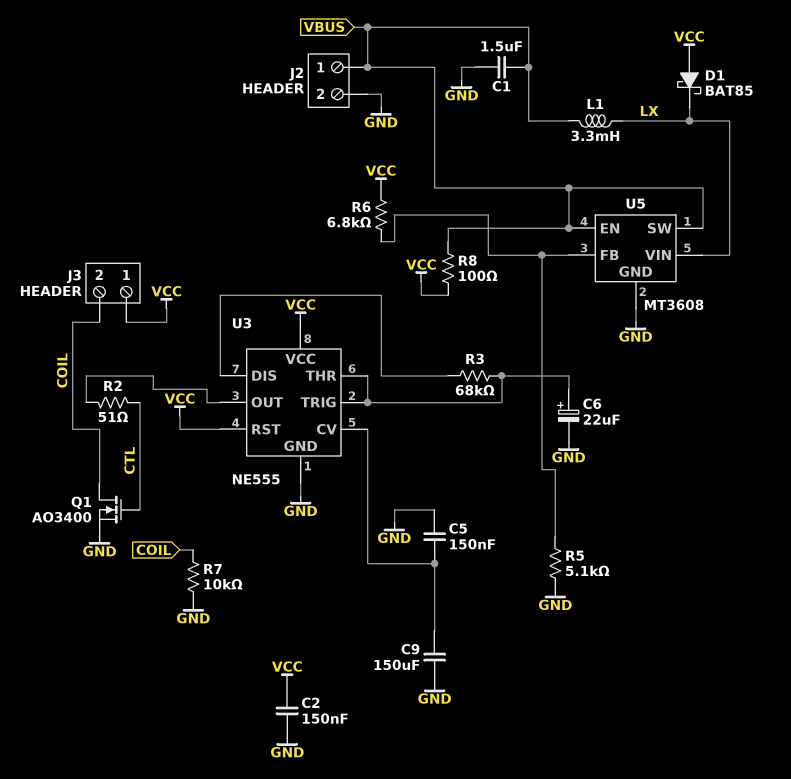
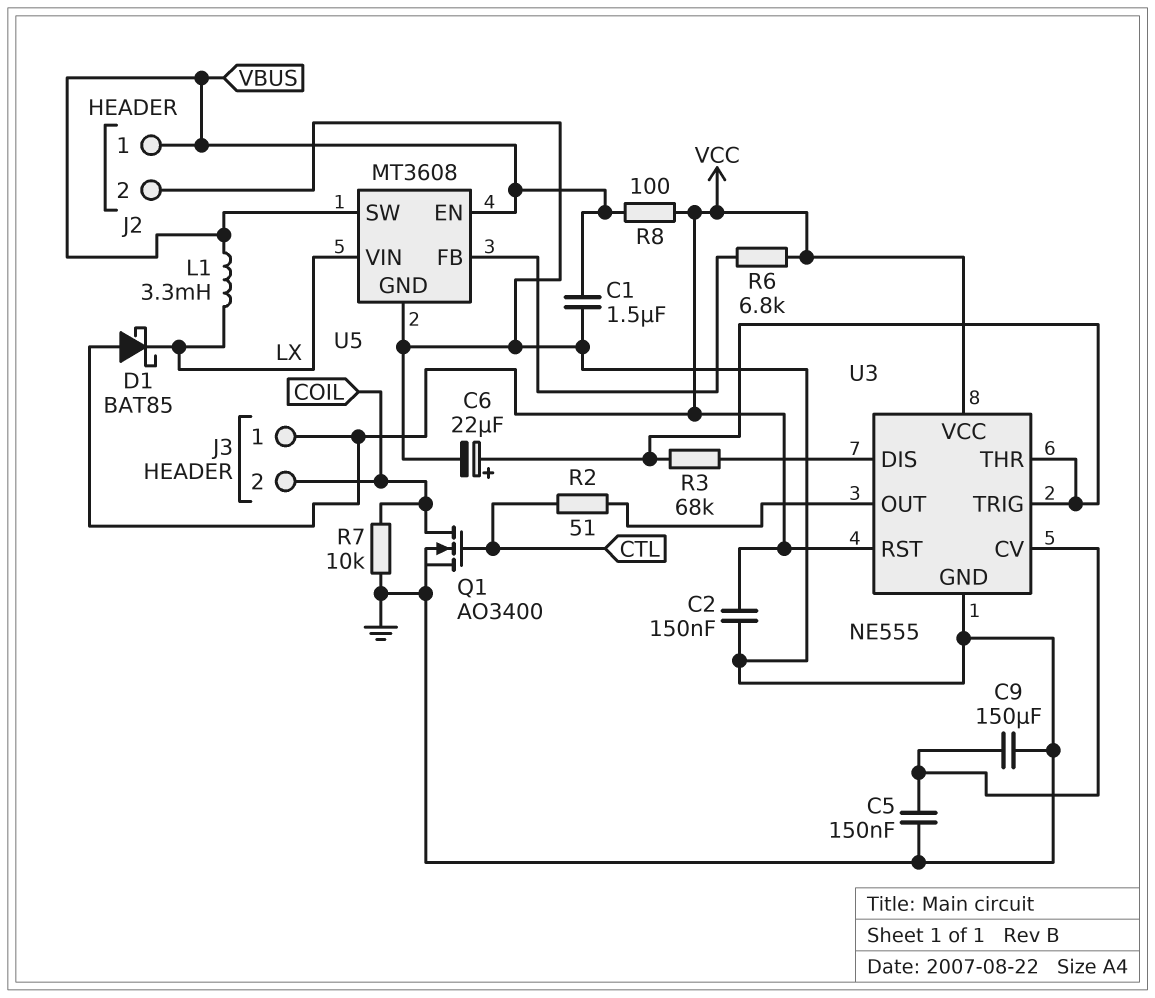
R5: 5.1k (GND, U5/FB) -> none

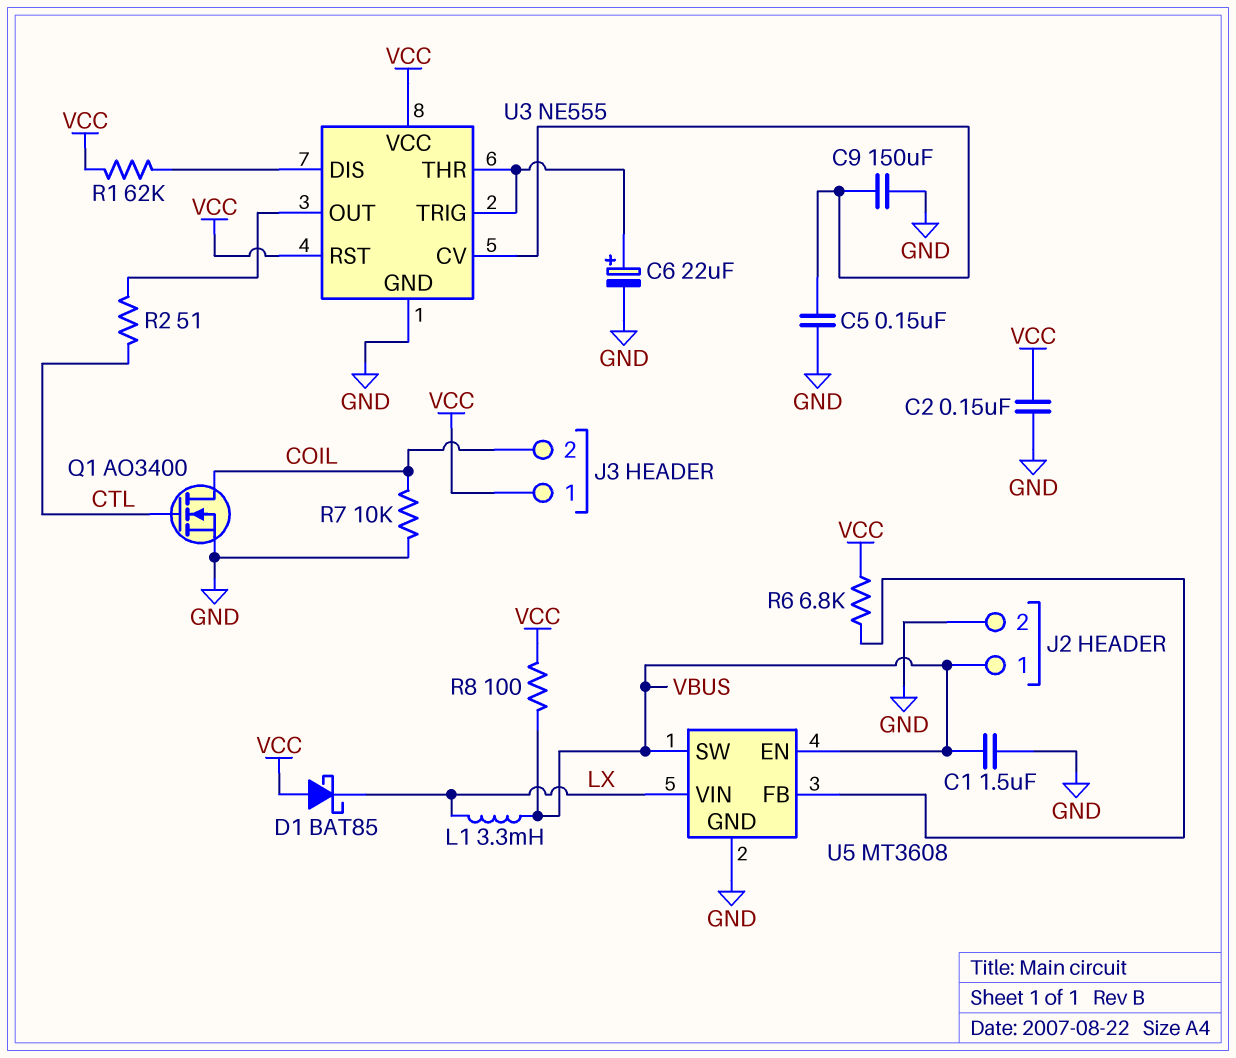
R1: none -> 62k (U3/DIS, VCC)
R3: 68k (U3/DIS, U3/THR) -> none

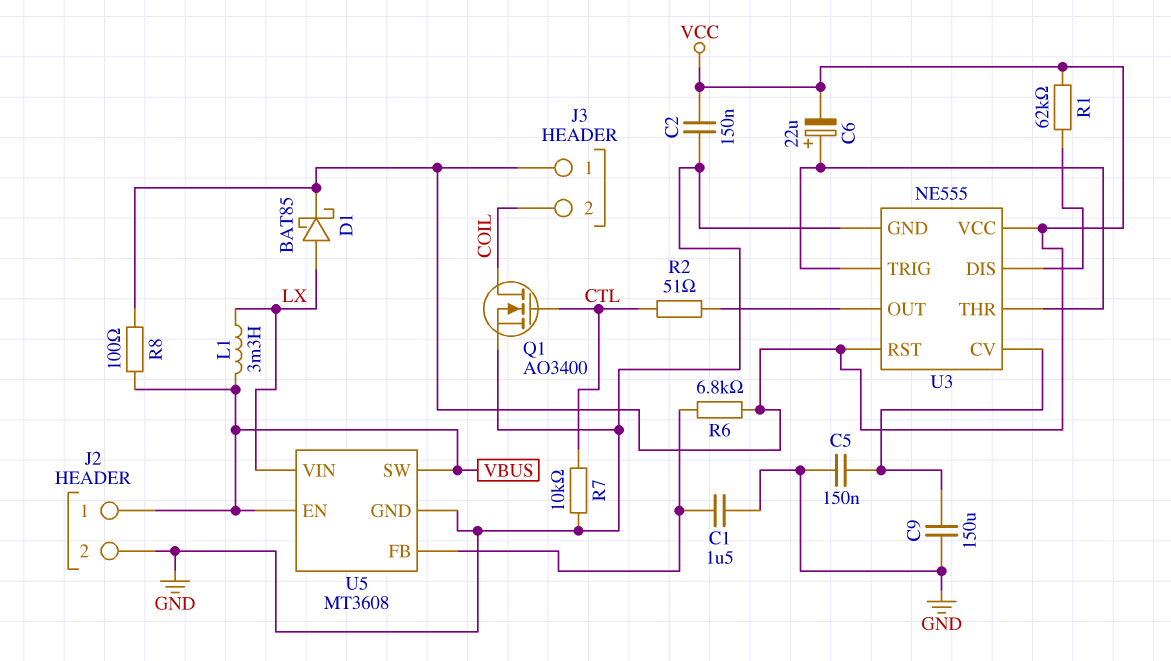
C1: 1.5uF (GND, VBUS) -> 1.5uF (GND, U5/FB)
C6: 22uF (plus U3/THR, minus GND) -> 22uF (plus U3/THR, minus VCC)
D1: schottky BAT85 (A VCC, K LX) -> schottky BAT85 (A LX, K VCC)
R7: 10k (COIL, GND) -> 10k (CTL, GND)

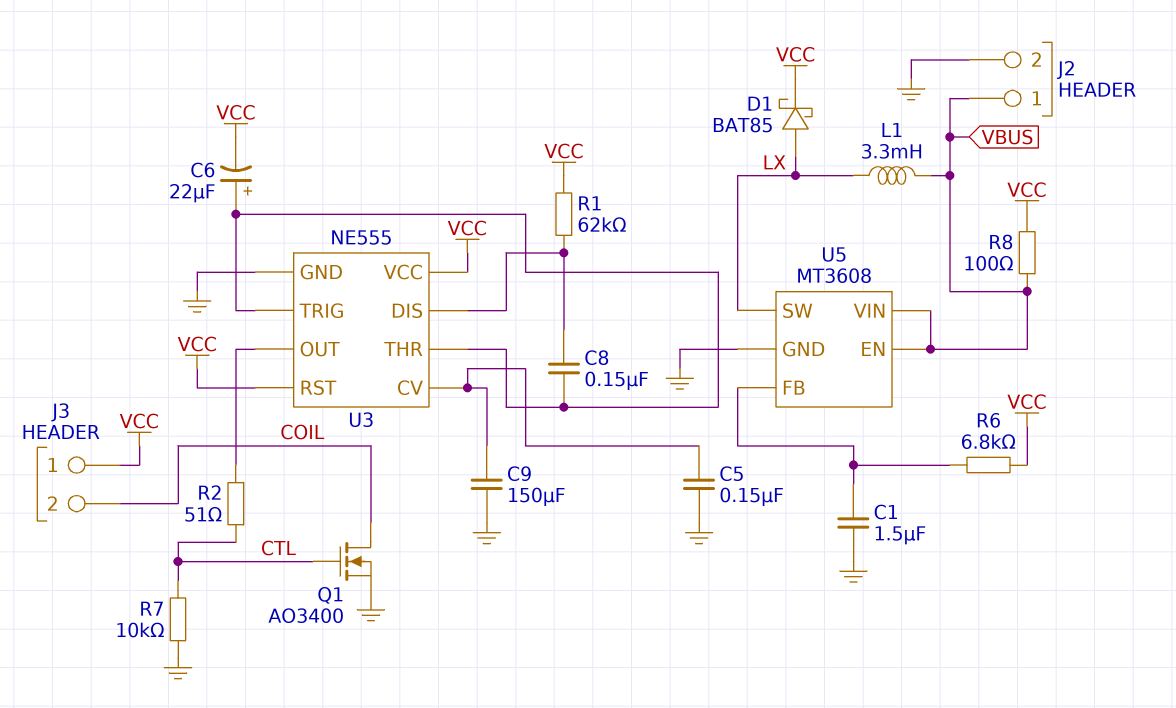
C2: 150nF (GND, VCC) -> none
C8: none -> 150nF (U3/DIS, U3/THR)
U5 pin SW: VBUS -> LX
U5 pin VIN: LX -> VBUS

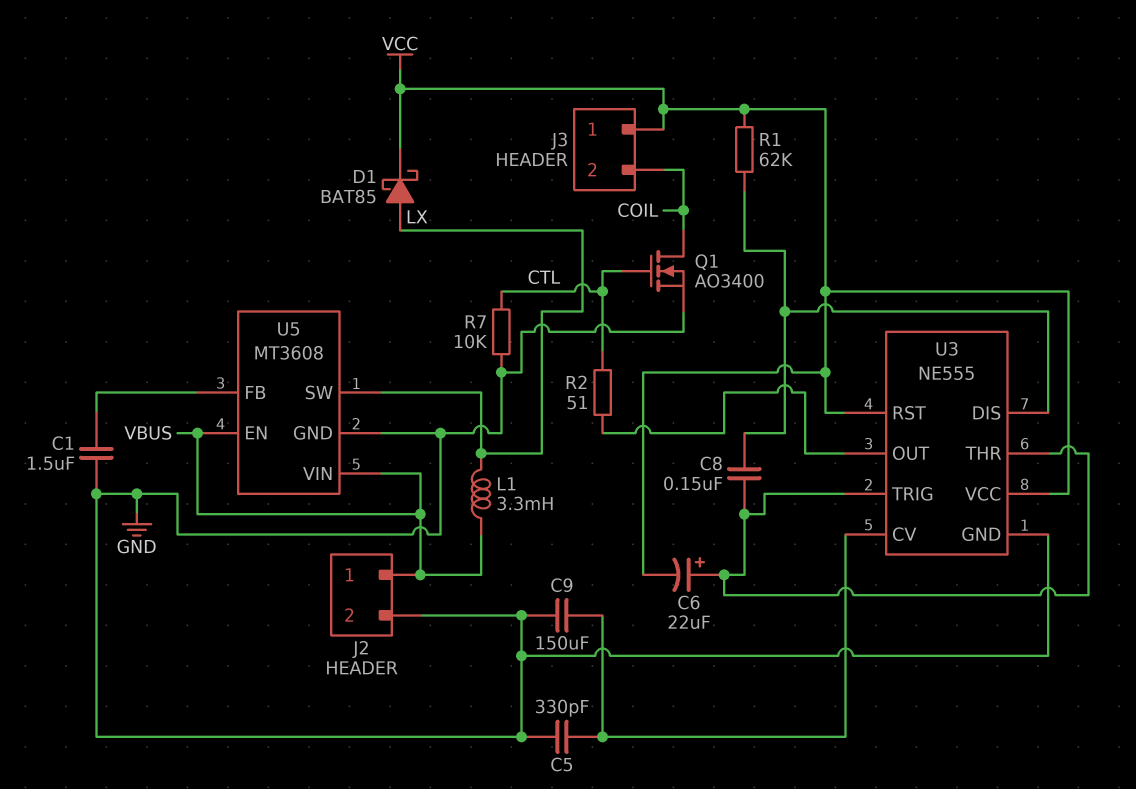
C5: 150nF (GND, U3/CV) -> 330pF (GND, U3/CV)
R6: 6.8k (U5/FB, VCC) -> none
R8: 100 (VBUS, VCC) -> none

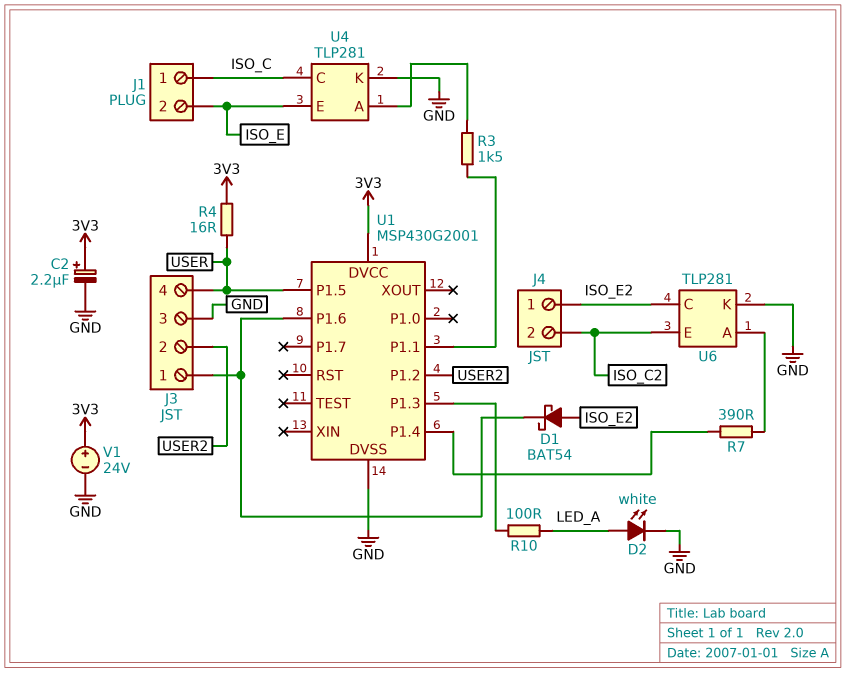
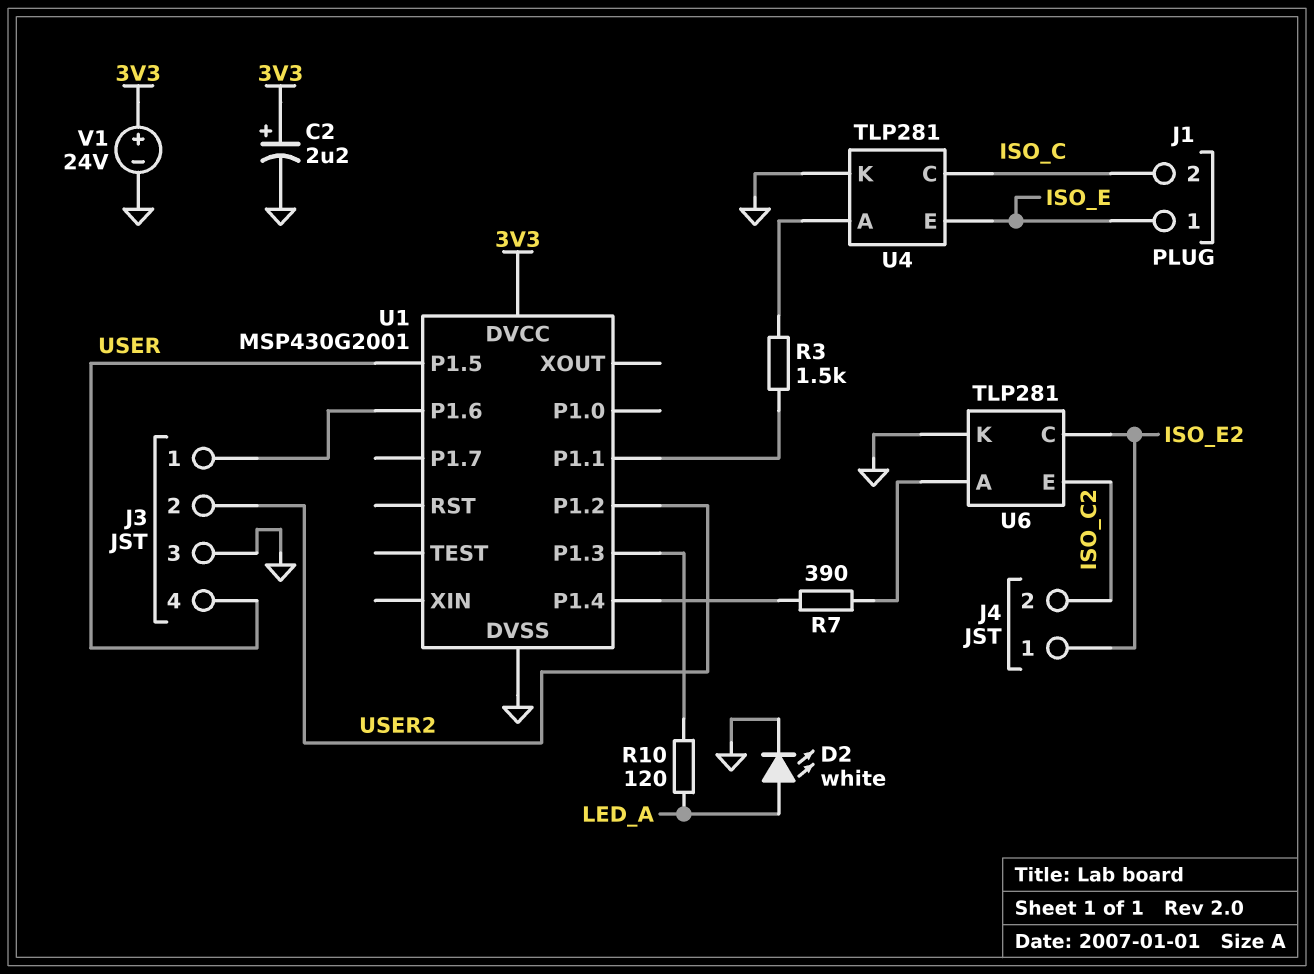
D1: schottky BAT54 (A ISO_E2, K J3/1) -> none
J1 pin 1: ISO_C -> ISO_E
J1 pin 2: ISO_E -> ISO_C
R4: 16 (3V3, USER) -> none
R10: 100 (LED_A, U1/P1.3) -> 120 (LED_A, U1/P1.3)

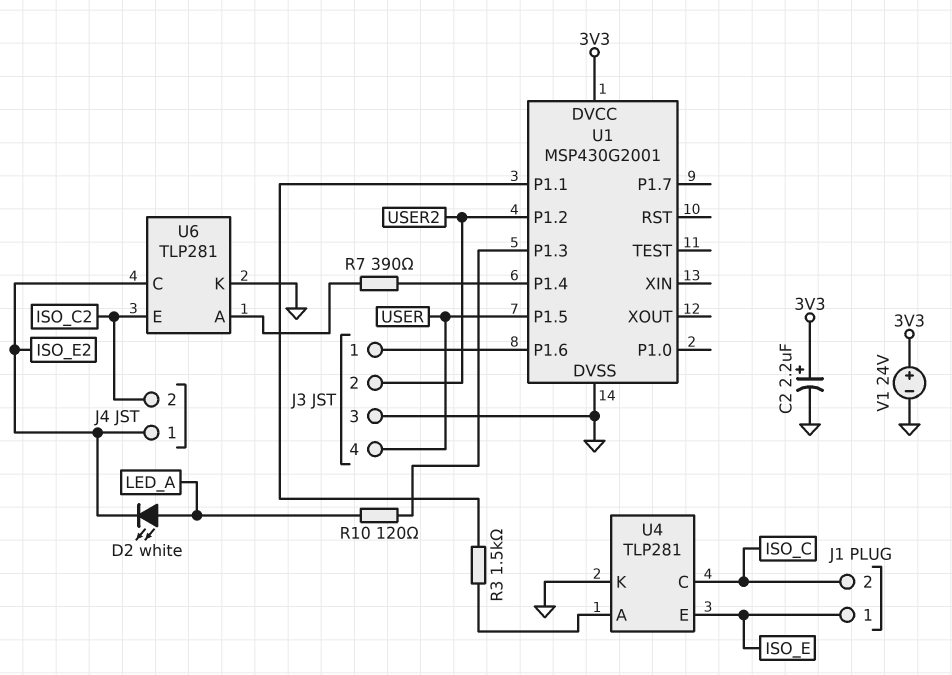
D2: LED white (A LED_A, K GND) -> LED white (A LED_A, K ISO_E2)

EXERCISE GOAL | Set down, word for word, the line that holds "R10: 100 (LED_A, U1/P1.3)" and all lines after it to the end of the entries above, but not the pictures.

FINISHED TASK |
R10: 100 (LED_A, U1/P1.3) -> 120 (LED_A, U1/P1.3)

D2: LED white (A LED_A, K GND) -> LED white (A LED_A, K ISO_E2)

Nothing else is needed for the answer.